EXERCISE MATERIAL -
************

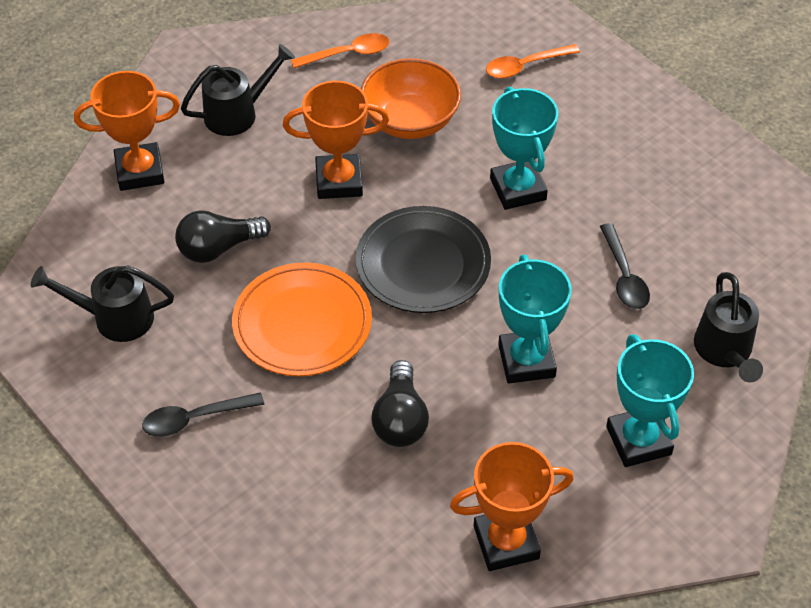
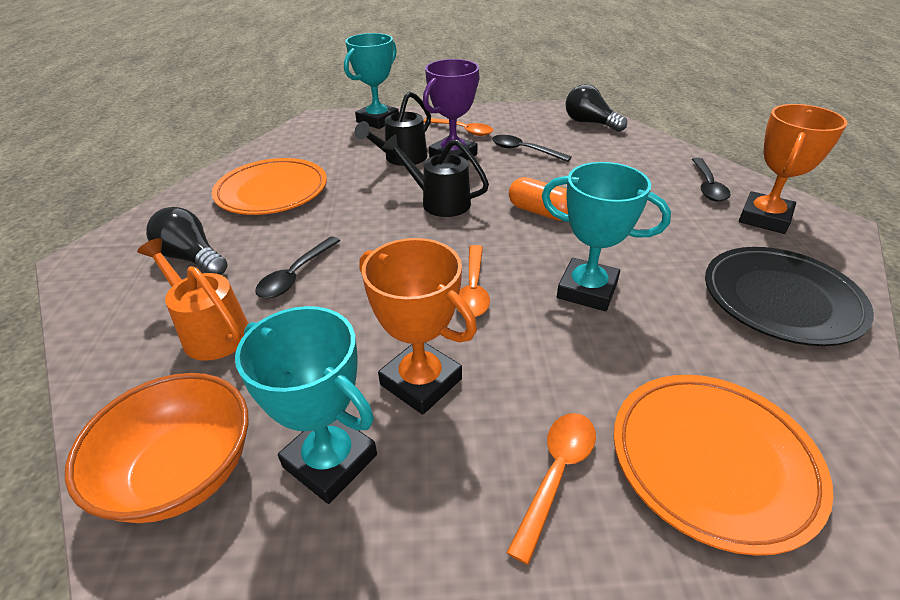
black spoon: 2 -> 3
black watering can: 3 -> 2
orange capsule: 0 -> 1
orange plate: 1 -> 2
orange spoon: 2 -> 3
orange trophy: 3 -> 2
orange watering can: 0 -> 1
purple trophy: 0 -> 1

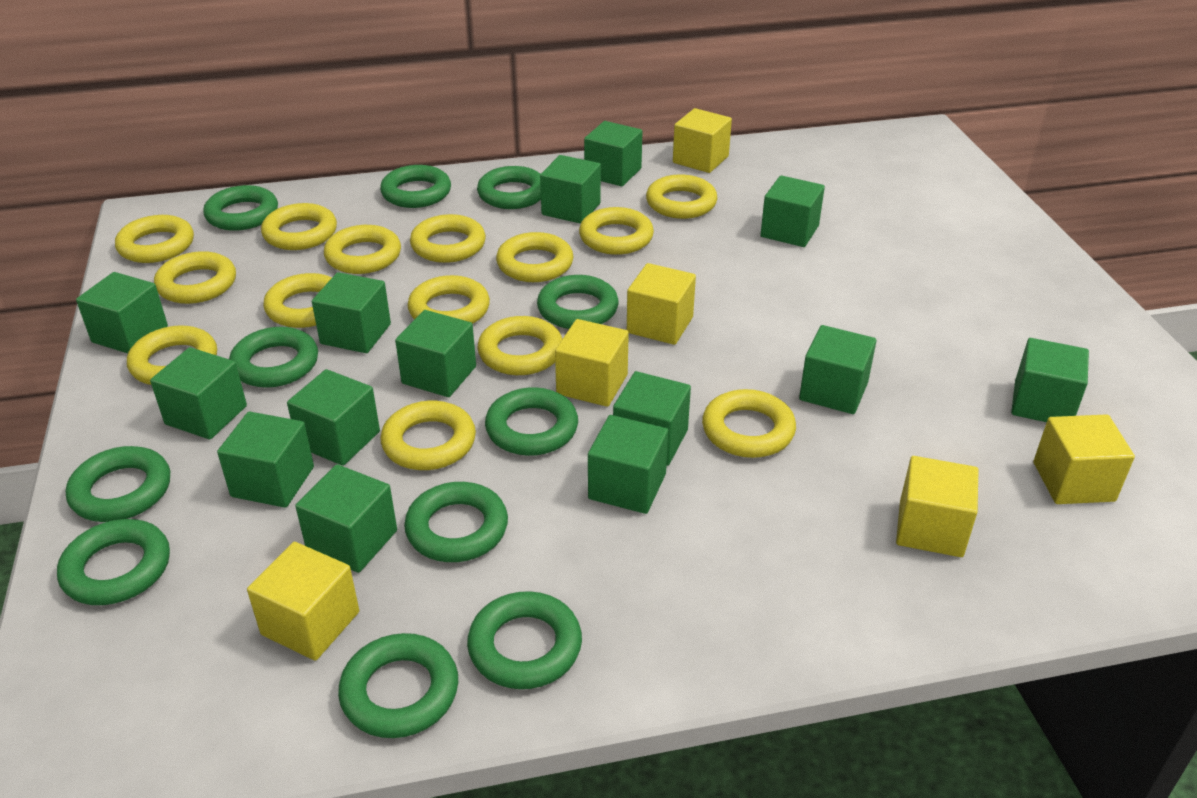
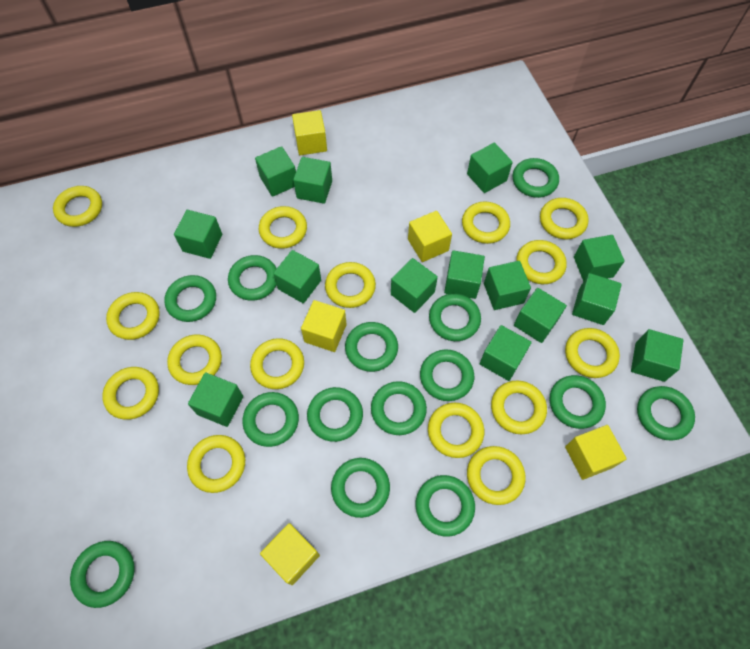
green ring: 11 -> 14
yellow cube: 6 -> 5
yellow ring: 14 -> 15

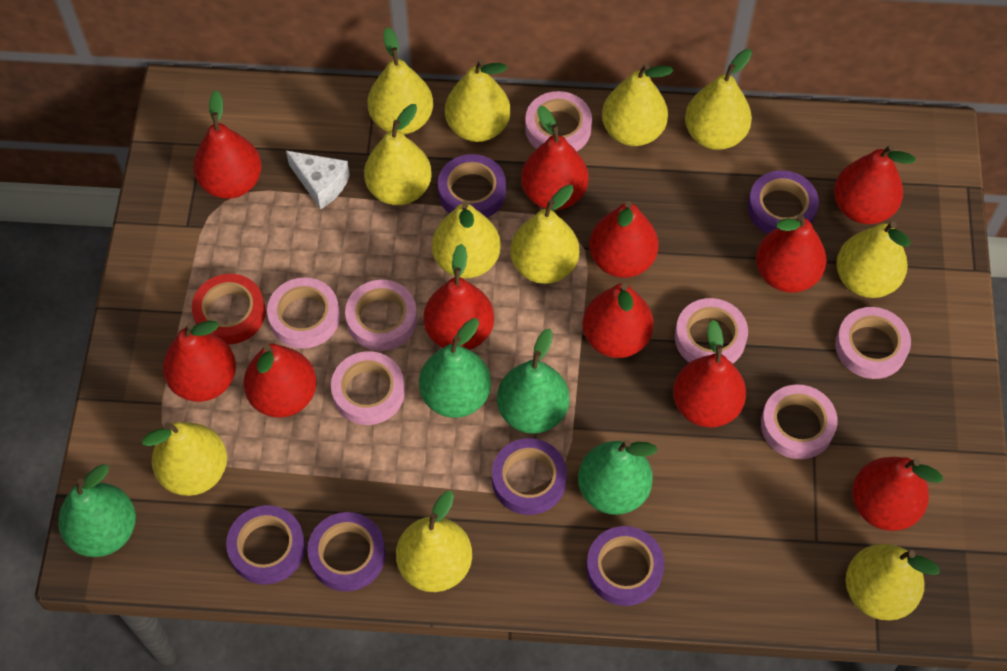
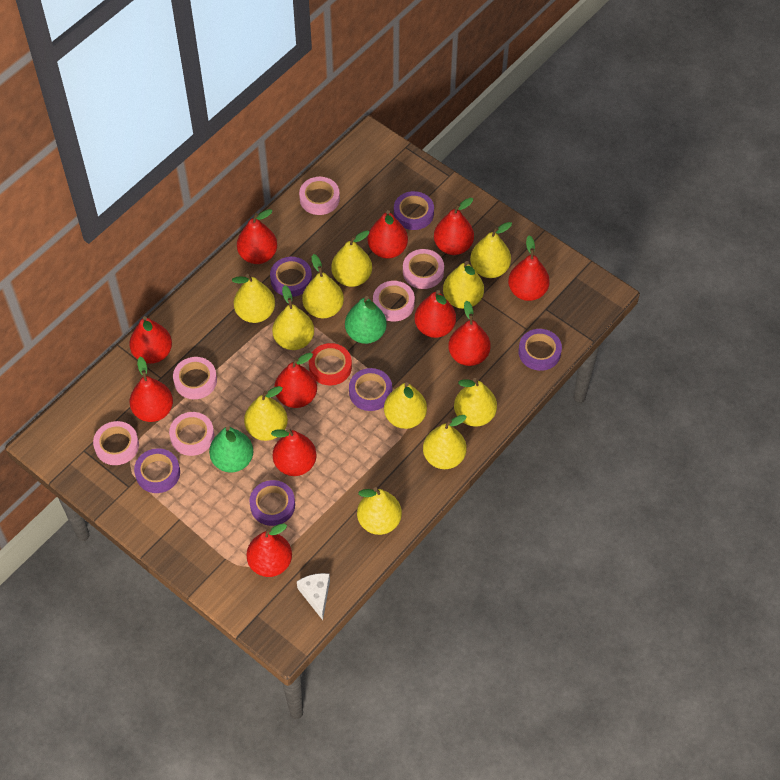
green pear: 4 -> 2
pink tape: 7 -> 6

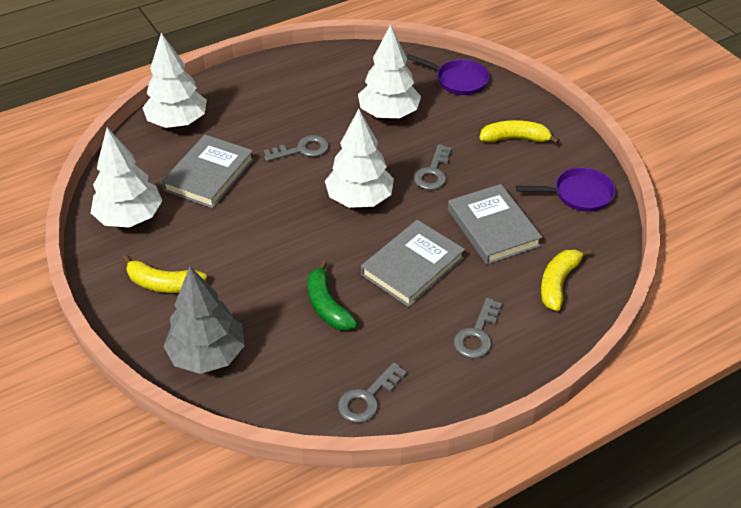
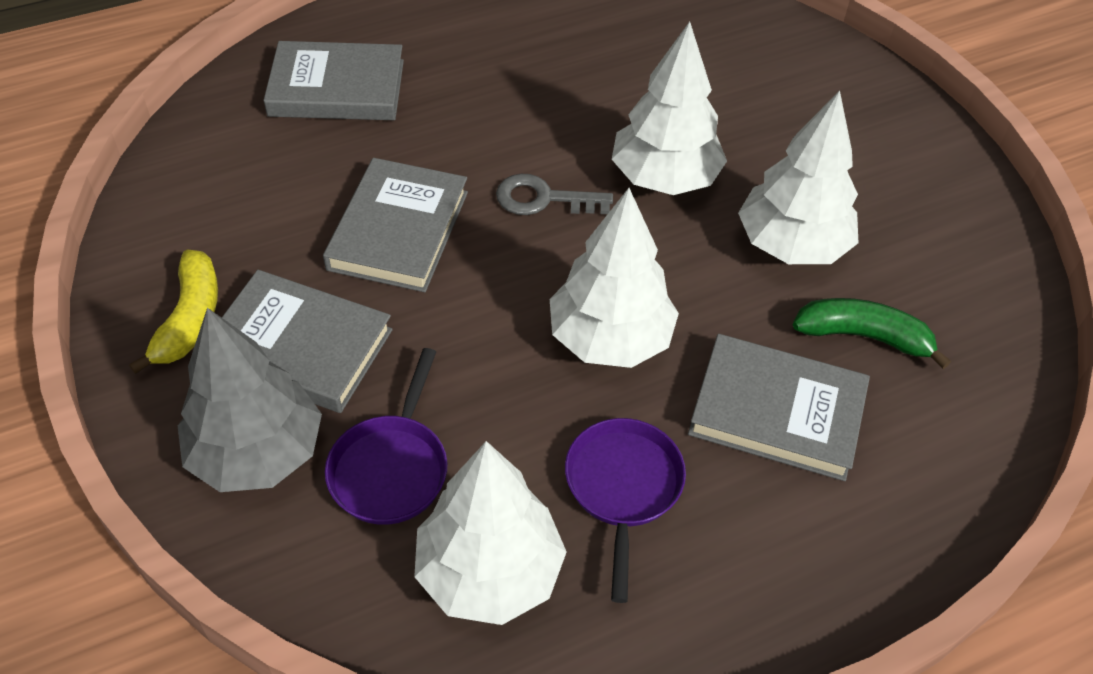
grey book: 3 -> 4
grey key: 4 -> 1
yellow banana: 3 -> 1

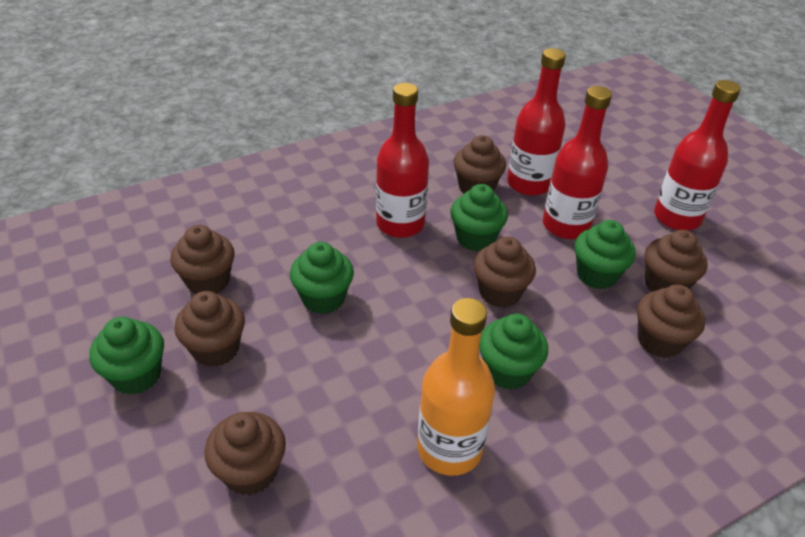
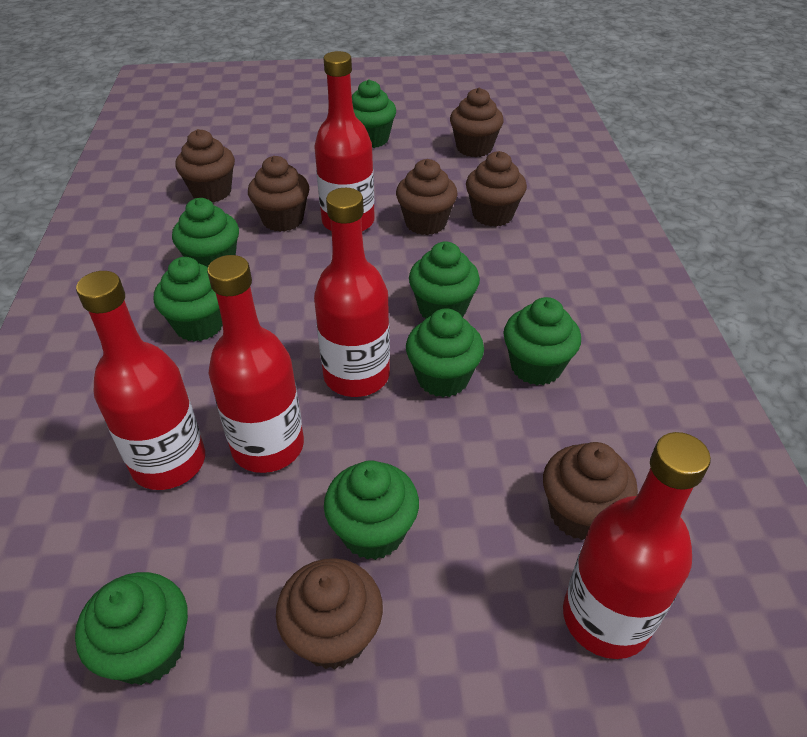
green cupcake: 5 -> 8
orange bottle: 1 -> 0
red bottle: 4 -> 5

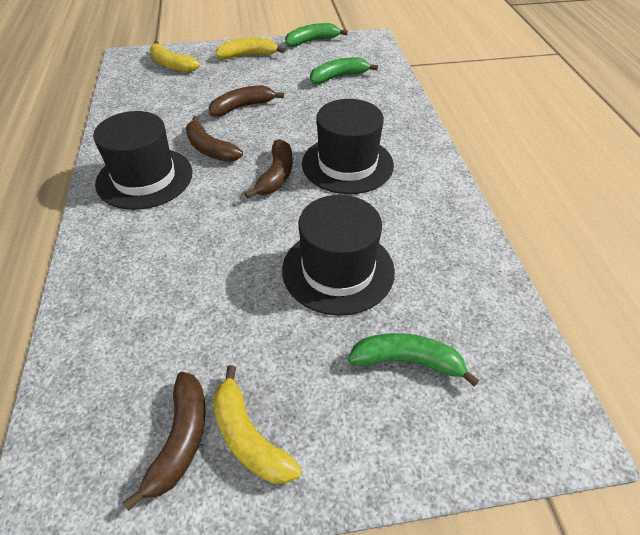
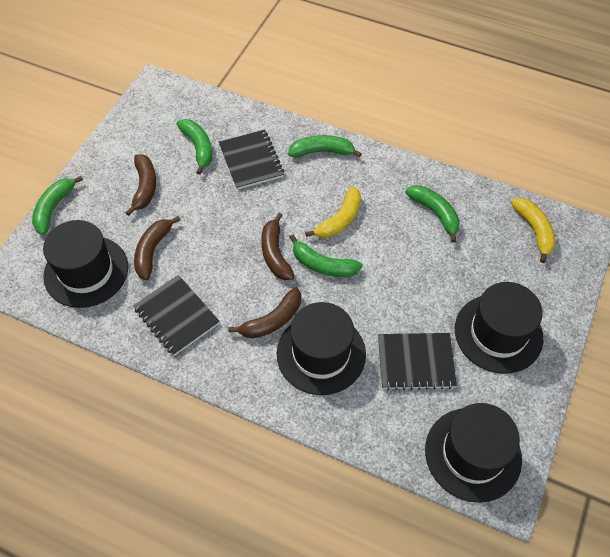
black hat: 3 -> 4
black notebook: 0 -> 3
green banana: 3 -> 5
yellow banana: 3 -> 2

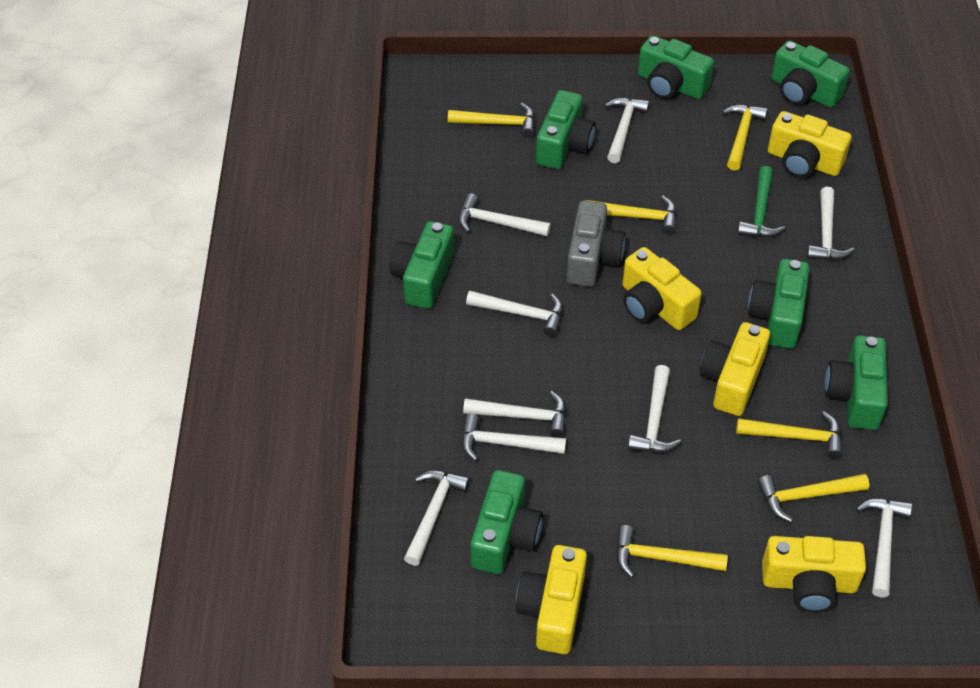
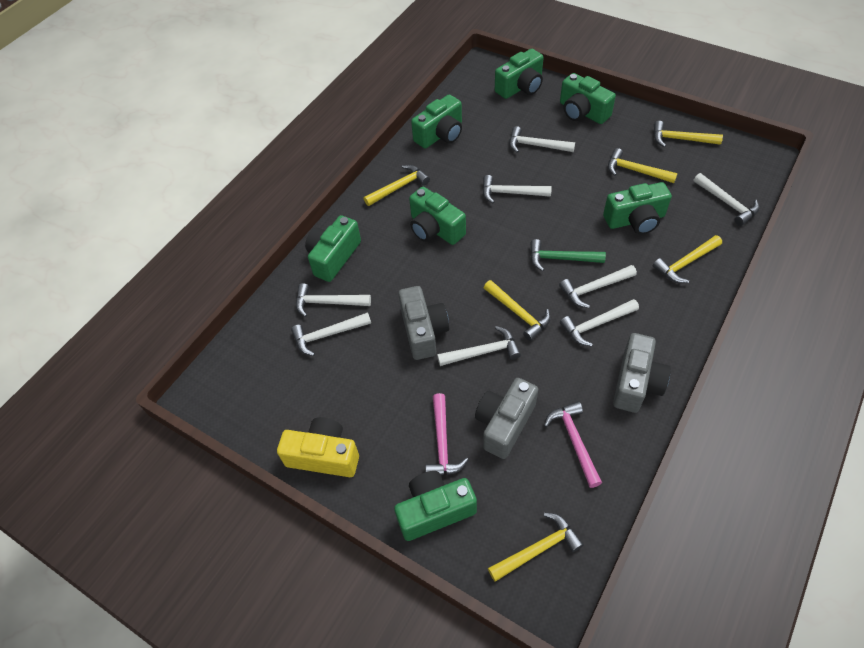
grey camera: 1 -> 3
pink hammer: 0 -> 2
white hammer: 9 -> 8
yellow camera: 5 -> 1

************

ASSIGNED TASK - Check each line above for the word "yellow", then give only the number of lines that have it.

EXPECTED ANSWER - 5